Before and after coordinates
━━━━━━━━━━━━━━━━━━━━━━━━━━━━━━
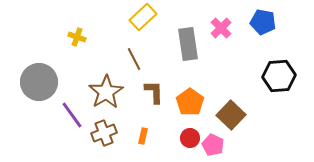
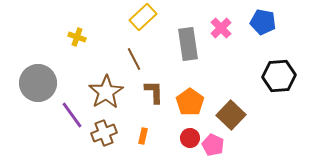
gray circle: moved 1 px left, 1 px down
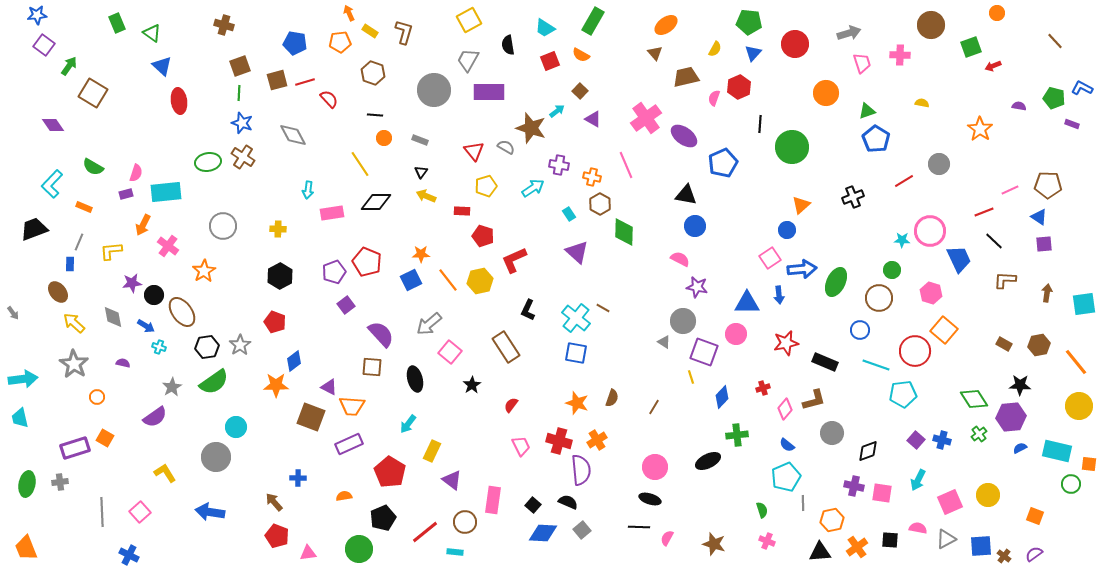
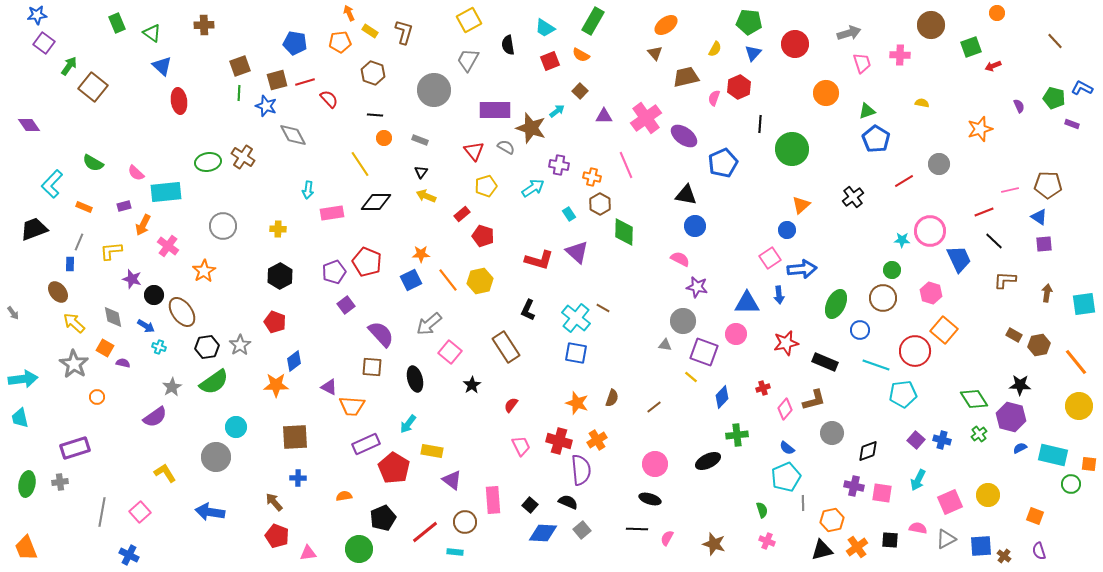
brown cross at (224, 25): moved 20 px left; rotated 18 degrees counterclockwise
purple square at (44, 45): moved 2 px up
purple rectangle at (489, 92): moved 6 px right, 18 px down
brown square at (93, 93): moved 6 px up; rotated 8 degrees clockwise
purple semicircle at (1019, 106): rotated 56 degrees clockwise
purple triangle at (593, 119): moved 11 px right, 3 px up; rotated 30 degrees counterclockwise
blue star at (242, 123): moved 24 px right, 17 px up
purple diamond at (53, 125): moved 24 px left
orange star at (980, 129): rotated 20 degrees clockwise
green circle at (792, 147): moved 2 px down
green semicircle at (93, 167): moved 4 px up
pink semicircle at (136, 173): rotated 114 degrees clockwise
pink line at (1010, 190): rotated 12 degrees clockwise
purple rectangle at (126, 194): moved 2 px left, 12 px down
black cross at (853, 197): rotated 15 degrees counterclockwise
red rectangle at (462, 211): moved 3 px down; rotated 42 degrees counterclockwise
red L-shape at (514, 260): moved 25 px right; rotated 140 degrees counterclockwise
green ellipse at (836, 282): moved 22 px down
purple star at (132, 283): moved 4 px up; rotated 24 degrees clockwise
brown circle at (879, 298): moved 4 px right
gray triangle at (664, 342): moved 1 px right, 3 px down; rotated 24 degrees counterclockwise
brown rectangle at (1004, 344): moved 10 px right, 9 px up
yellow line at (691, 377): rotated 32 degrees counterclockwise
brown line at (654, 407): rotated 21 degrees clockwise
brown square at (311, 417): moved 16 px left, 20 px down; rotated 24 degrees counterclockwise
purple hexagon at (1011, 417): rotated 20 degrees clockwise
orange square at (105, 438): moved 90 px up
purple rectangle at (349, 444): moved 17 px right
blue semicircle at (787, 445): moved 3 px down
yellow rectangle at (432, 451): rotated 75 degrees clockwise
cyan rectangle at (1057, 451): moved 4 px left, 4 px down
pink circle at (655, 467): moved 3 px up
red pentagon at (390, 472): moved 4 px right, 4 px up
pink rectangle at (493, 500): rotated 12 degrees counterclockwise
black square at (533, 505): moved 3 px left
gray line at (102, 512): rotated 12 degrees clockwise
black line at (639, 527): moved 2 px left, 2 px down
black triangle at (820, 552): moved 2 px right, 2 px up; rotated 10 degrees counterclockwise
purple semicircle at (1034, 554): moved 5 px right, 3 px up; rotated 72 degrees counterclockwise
━━━━━━━━━━━━━━━━━━━━━━━━━━━━━━
Directions: What belongs in the answer is each line of the data that has the word "purple".

Task output:
purple square at (44, 45): moved 2 px up
purple rectangle at (489, 92): moved 6 px right, 18 px down
purple semicircle at (1019, 106): rotated 56 degrees clockwise
purple triangle at (593, 119): moved 11 px right, 3 px up; rotated 30 degrees counterclockwise
purple diamond at (53, 125): moved 24 px left
purple rectangle at (126, 194): moved 2 px left, 12 px down
purple star at (132, 283): moved 4 px up; rotated 24 degrees clockwise
purple hexagon at (1011, 417): rotated 20 degrees clockwise
purple rectangle at (349, 444): moved 17 px right
purple semicircle at (1034, 554): moved 5 px right, 3 px up; rotated 72 degrees counterclockwise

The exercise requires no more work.